THE PROBLEM: Starting at the line with "sopodo (red) (483, 523, 41, 31)", return every line through the final one of the data, word for word. Pictures stay out.

(Object correspondence data)
<<<<
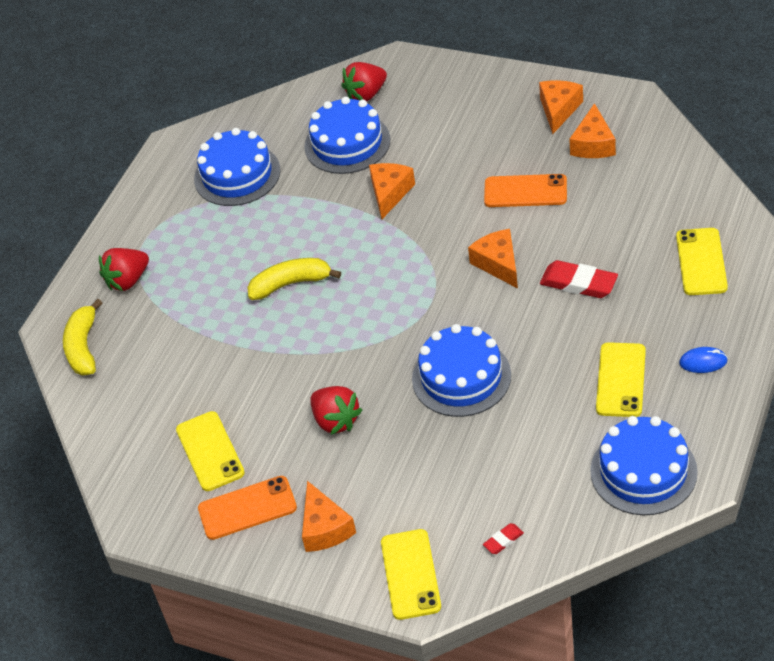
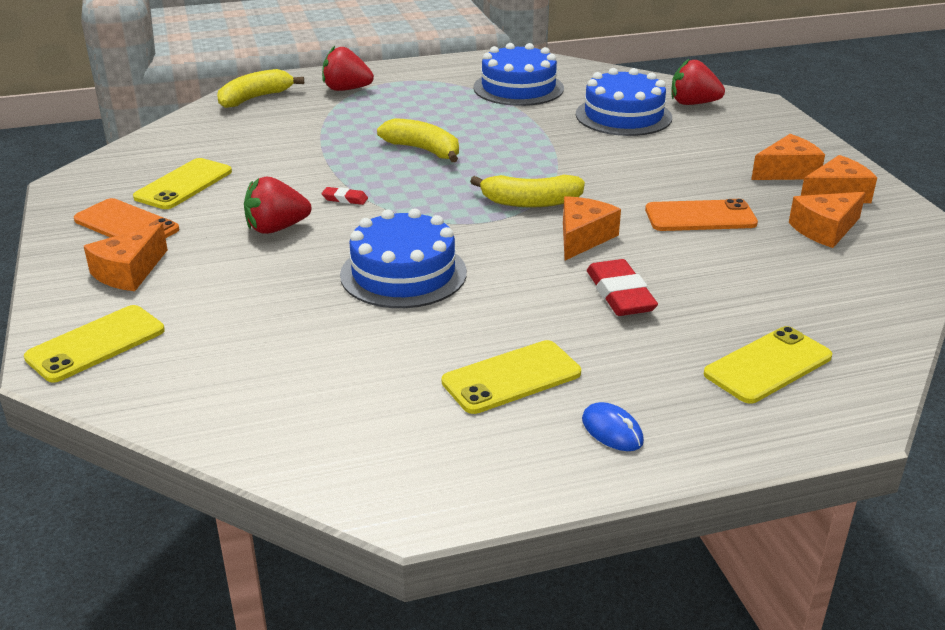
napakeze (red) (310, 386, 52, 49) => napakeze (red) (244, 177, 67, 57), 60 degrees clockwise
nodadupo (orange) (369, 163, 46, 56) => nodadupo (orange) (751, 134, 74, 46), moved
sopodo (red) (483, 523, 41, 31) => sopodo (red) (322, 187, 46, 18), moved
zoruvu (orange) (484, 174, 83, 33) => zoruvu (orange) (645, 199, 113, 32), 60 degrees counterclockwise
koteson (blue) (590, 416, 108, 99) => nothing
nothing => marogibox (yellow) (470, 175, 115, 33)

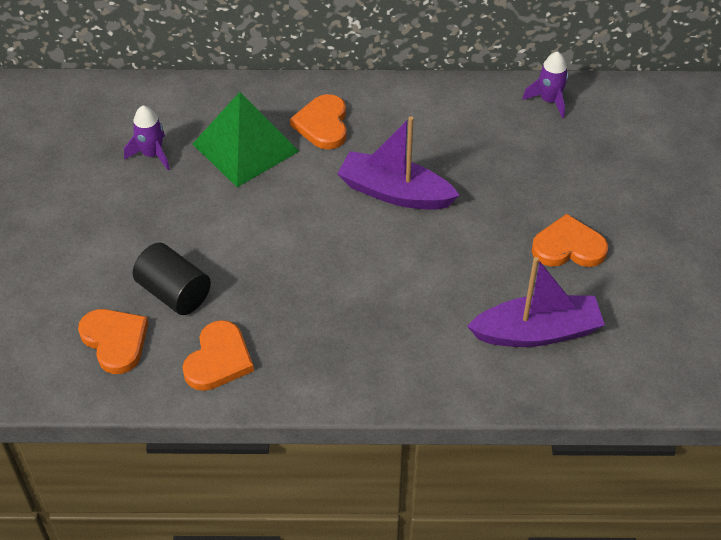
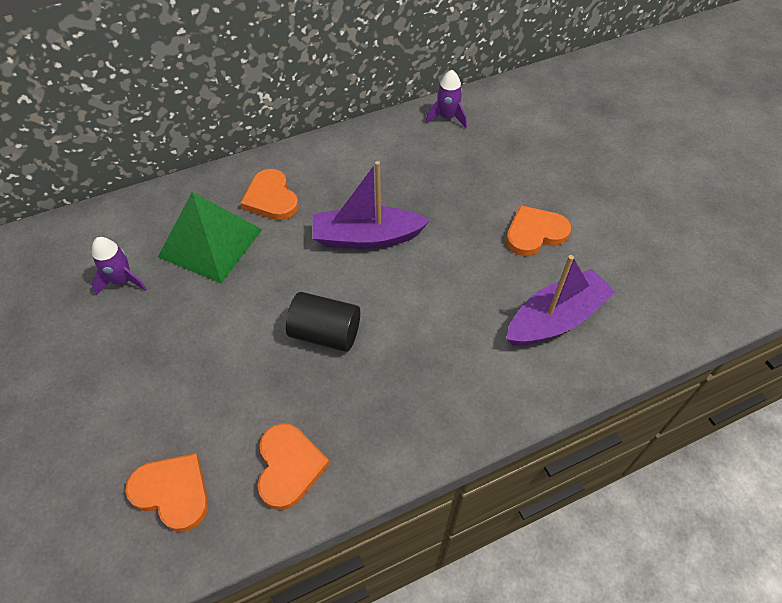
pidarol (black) (133, 243, 78, 72) => pidarol (black) (286, 292, 74, 60), moved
>>>>
EXERCISE ANSWER:
sopodo (red) (483, 523, 41, 31) => sopodo (red) (322, 187, 46, 18), moved
zoruvu (orange) (484, 174, 83, 33) => zoruvu (orange) (645, 199, 113, 32), 60 degrees counterclockwise
koteson (blue) (590, 416, 108, 99) => nothing
nothing => marogibox (yellow) (470, 175, 115, 33)

pidarol (black) (133, 243, 78, 72) => pidarol (black) (286, 292, 74, 60), moved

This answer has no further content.